■ PROBLEM STATEMENT ■
Each line of the records below that holds "none" should be copied out.

Start of MATERIAL FOR THE TASK

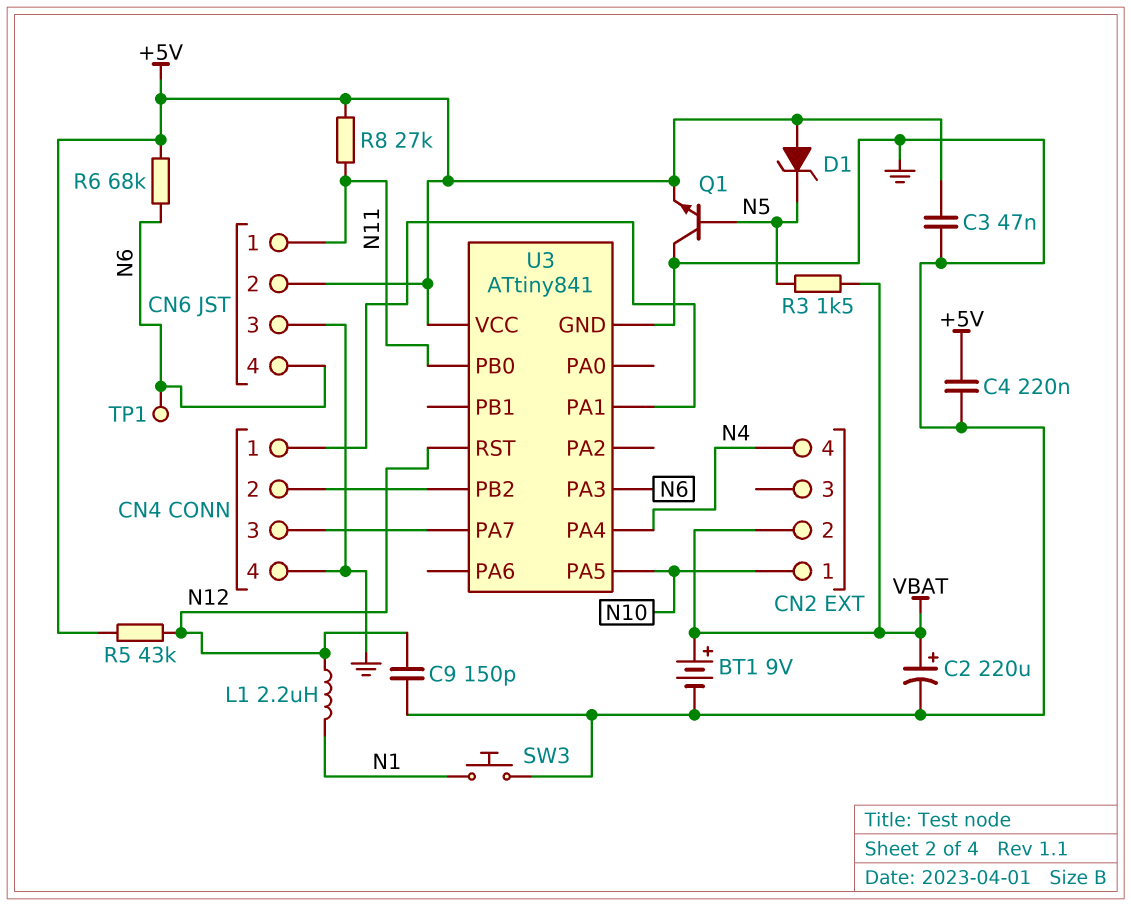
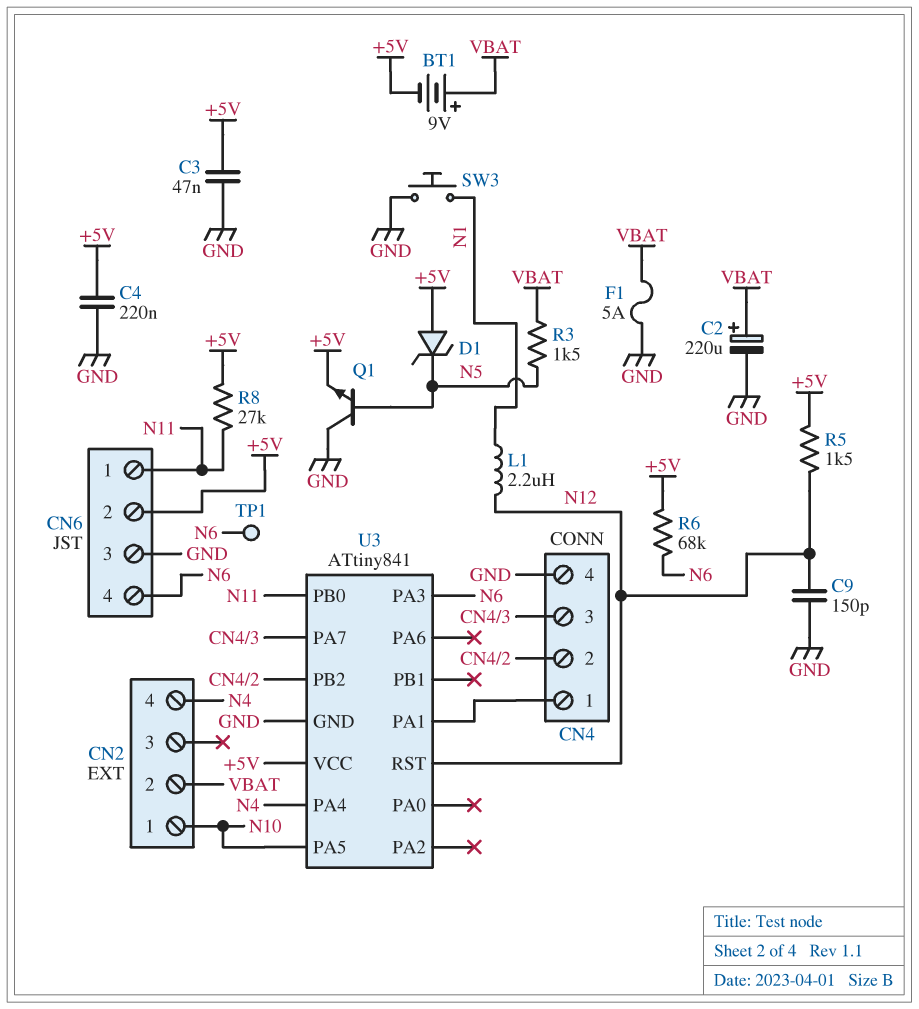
BT1: 9V (plus VBAT, minus GND) -> 9V (plus VBAT, minus +5V)
F1: none -> 5A (GND, VBAT)
R5: 43k (+5V, N12) -> 1.5k (+5V, N12)

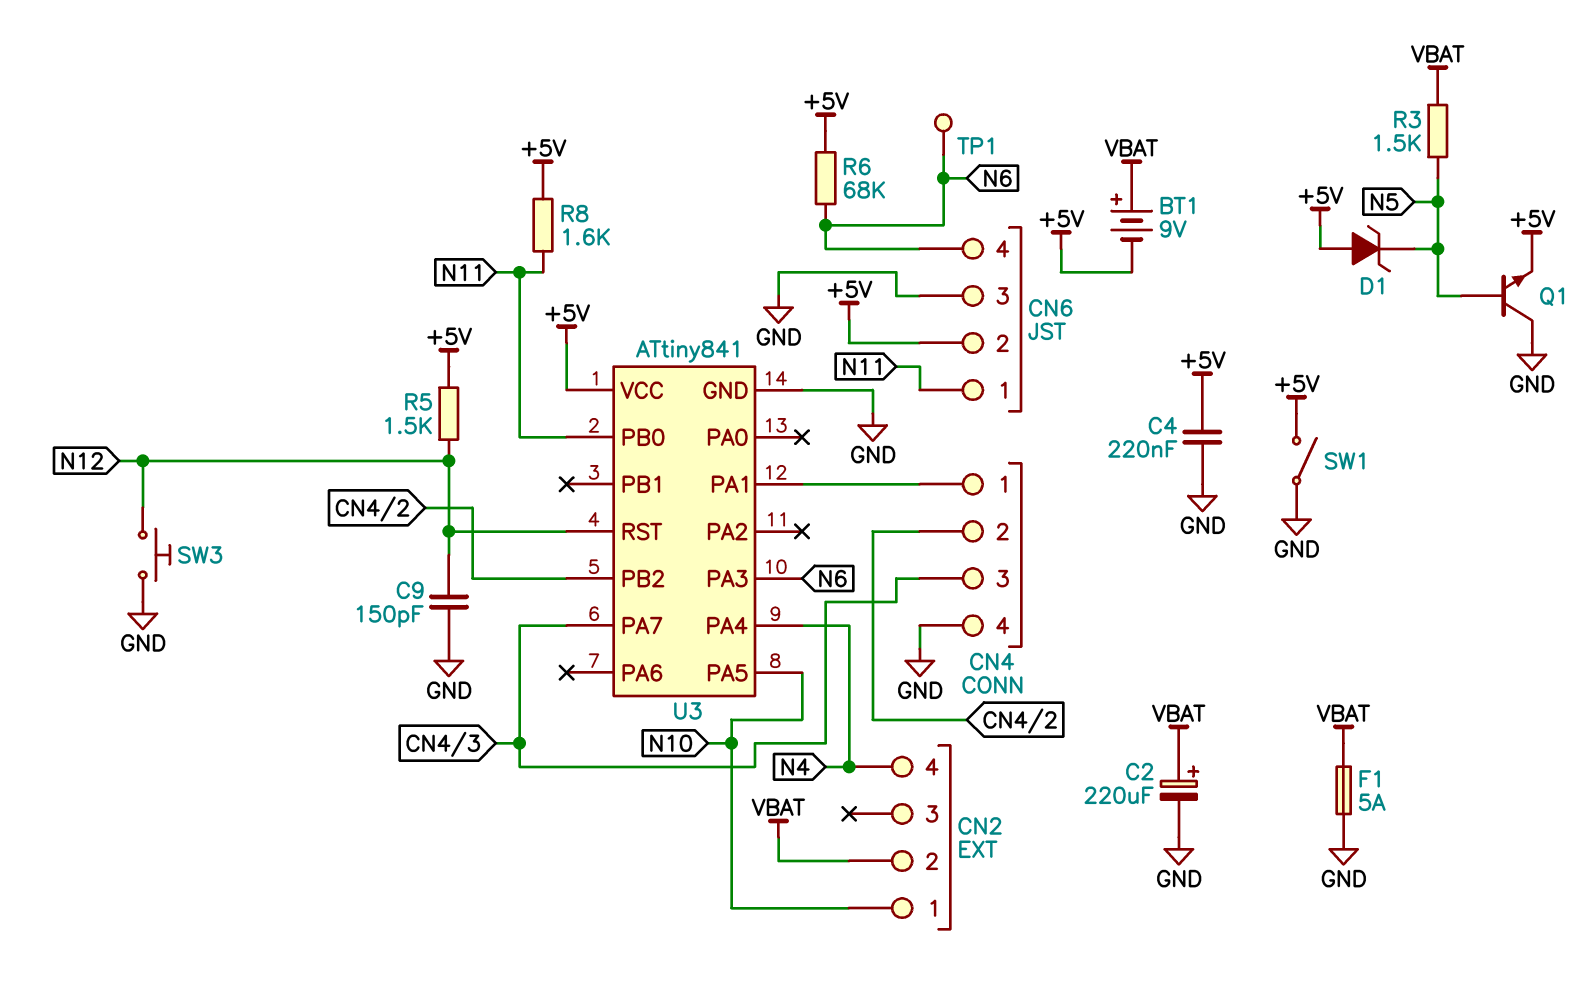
C3: 47nF (+5V, GND) -> none
L1: 2.2uH (N1, N12) -> none
R8: 27k (+5V, N11) -> 1.6k (+5V, N11)
SW1: none -> switch (+5V, GND)
SW3: button (GND, N1) -> button (GND, N12)

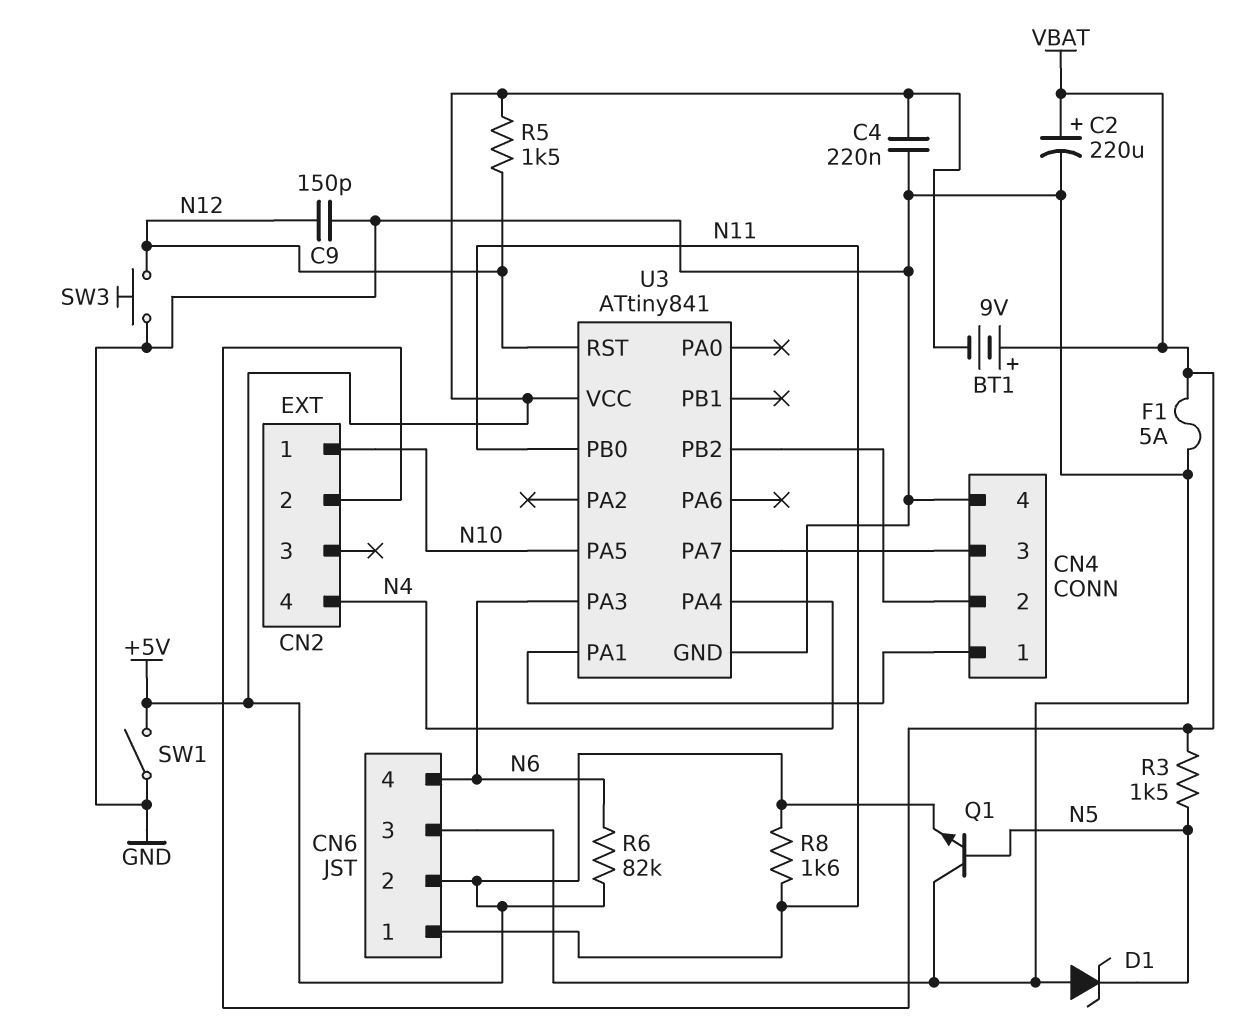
D1: zener (A +5V, K N5) -> zener (A GND, K N5)
R6: 68k (+5V, N6) -> 82k (+5V, N6)
TP1: test point (N6) -> none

End of MATERIAL FOR THE TASK

■ WRITTEN SOLUTION ■
F1: none -> 5A (GND, VBAT)
C3: 47nF (+5V, GND) -> none
L1: 2.2uH (N1, N12) -> none
SW1: none -> switch (+5V, GND)
TP1: test point (N6) -> none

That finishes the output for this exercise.